Task requirements.
Wherever the listing holds a picture, leave it out, and copy the remainder exactly.
■ ■ ■ ■
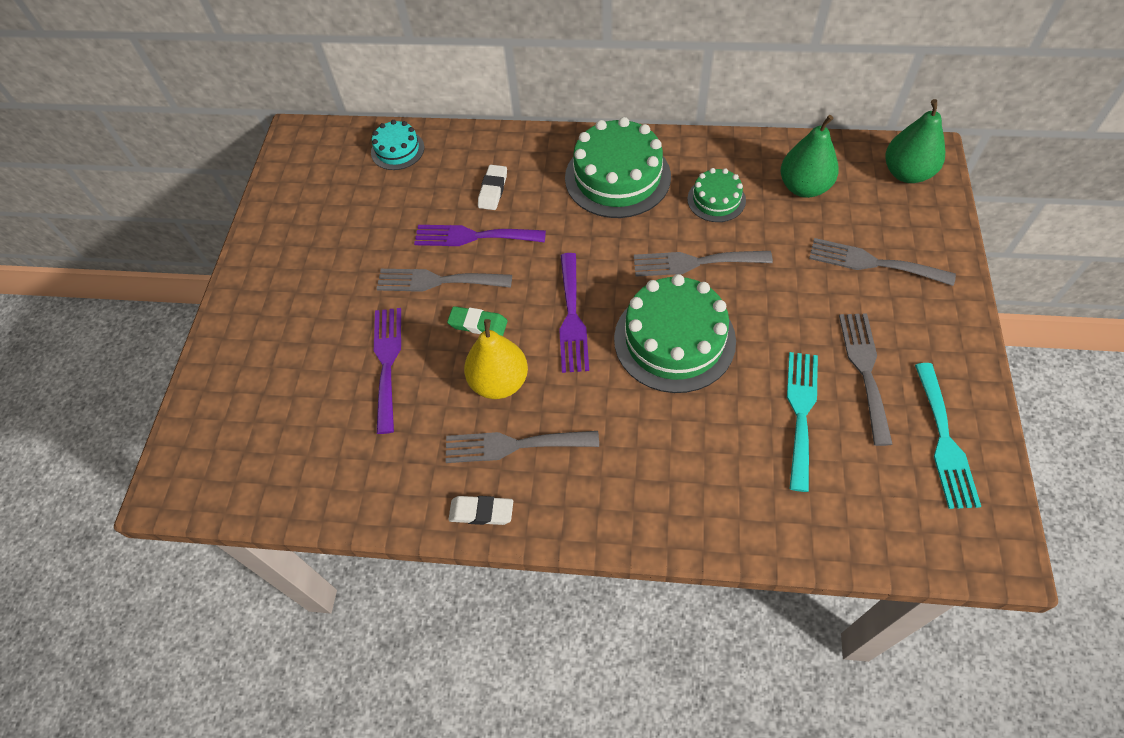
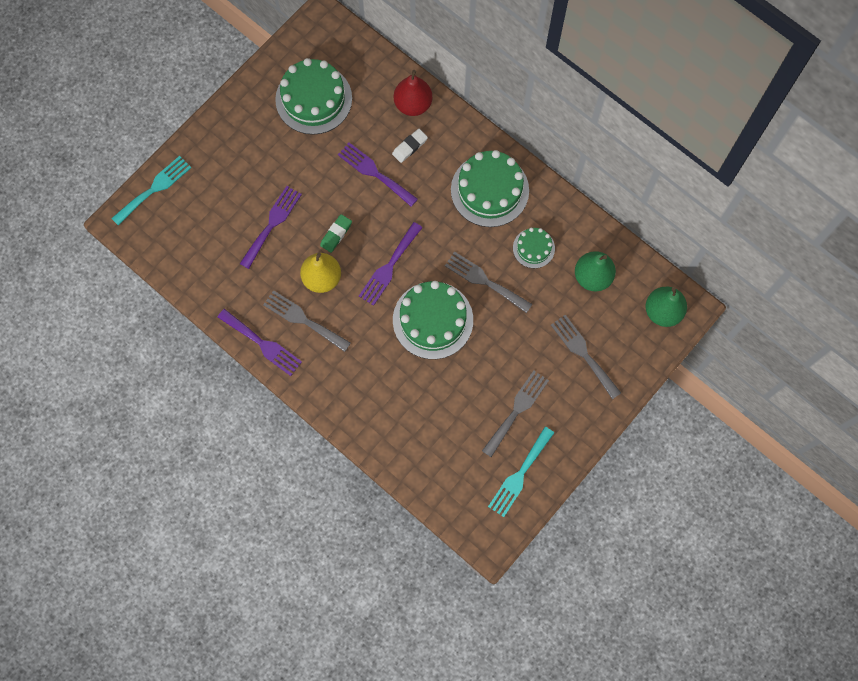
camera: 30 degrees right, 15 degrees up
(343, 210) = (313, 99): none -> green cake
(397, 150) = (375, 74): turquoise cake -> none
(437, 281) = (333, 190): grey fork -> none
(463, 152) = (413, 104): none -> red pear
(478, 324) = (336, 234): green eraser -> green eraser turned 75 degrees clockwise
(481, 512) = (262, 344): white eraser -> purple fork
(801, 412) = (462, 408): turquoise fork -> turquoise fork (154, 188)

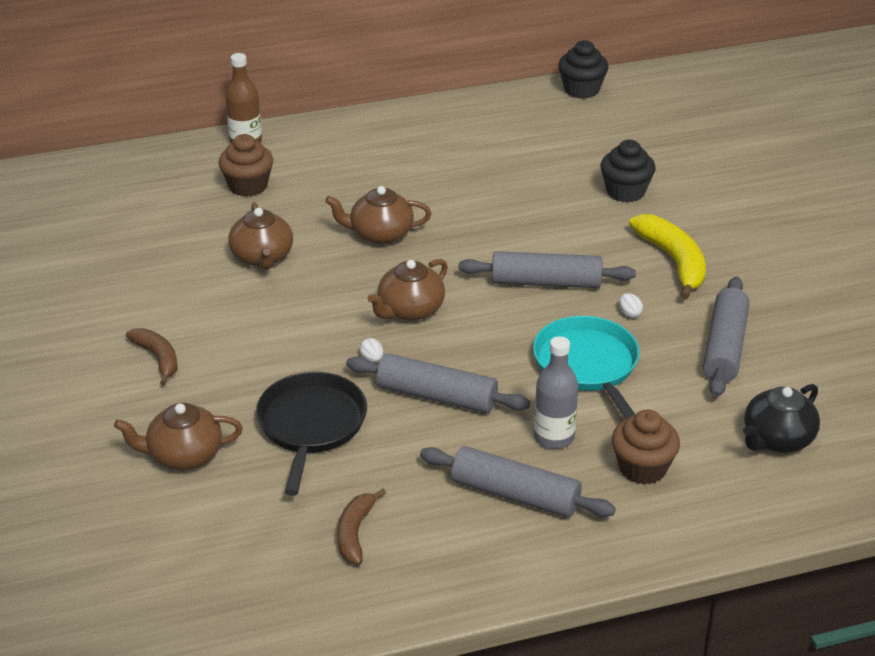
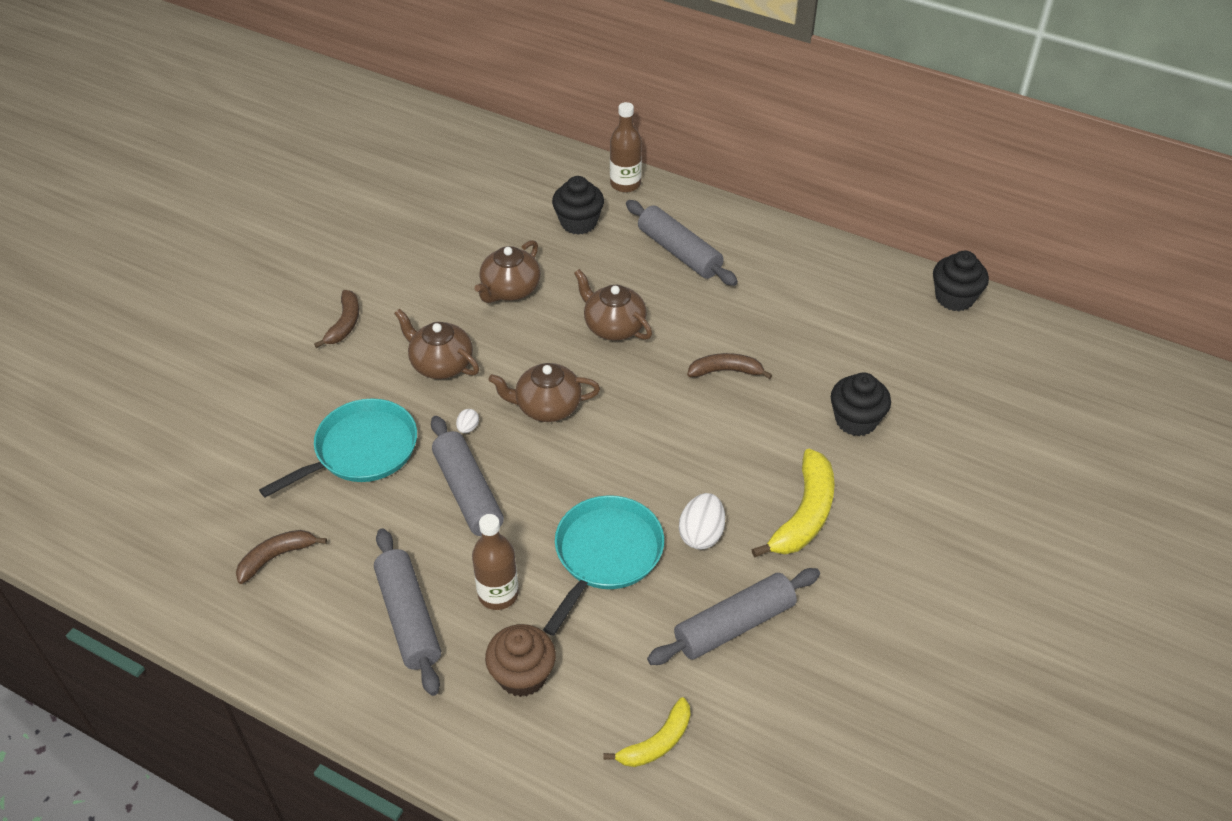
camera: 45 degrees right, 10 degrees up
(184, 455) = (263, 411): brown teapot -> brown teapot (440, 364)
(248, 186) = (578, 222): brown cupcake -> black cupcake
(311, 425) = (361, 450): black pan -> turquoise pan
(501, 214) = (726, 371): none -> brown banana
(546, 282) = (676, 457): grey rolling pin -> grey rolling pin (679, 252)
(554, 437) = (498, 594): grey bottle -> brown bottle
(629, 313) = (701, 534): white egg -> white egg, size x1.96
(777, 439) = (656, 742): black teapot -> yellow banana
■ ■ ■ ■
Exercise response.
camera: 30 degrees right, 15 degrees up
(343, 210) = (313, 99): none -> green cake
(397, 150) = (375, 74): turquoise cake -> none
(437, 281) = (333, 190): grey fork -> none
(463, 152) = (413, 104): none -> red pear
(478, 324) = (336, 234): green eraser -> green eraser turned 75 degrees clockwise
(481, 512) = (262, 344): white eraser -> purple fork
(801, 412) = (462, 408): turquoise fork -> turquoise fork (154, 188)

camera: 45 degrees right, 10 degrees up
(184, 455) = (263, 411): brown teapot -> brown teapot (440, 364)
(248, 186) = (578, 222): brown cupcake -> black cupcake
(311, 425) = (361, 450): black pan -> turquoise pan
(501, 214) = (726, 371): none -> brown banana
(546, 282) = (676, 457): grey rolling pin -> grey rolling pin (679, 252)
(554, 437) = (498, 594): grey bottle -> brown bottle
(629, 313) = (701, 534): white egg -> white egg, size x1.96
(777, 439) = (656, 742): black teapot -> yellow banana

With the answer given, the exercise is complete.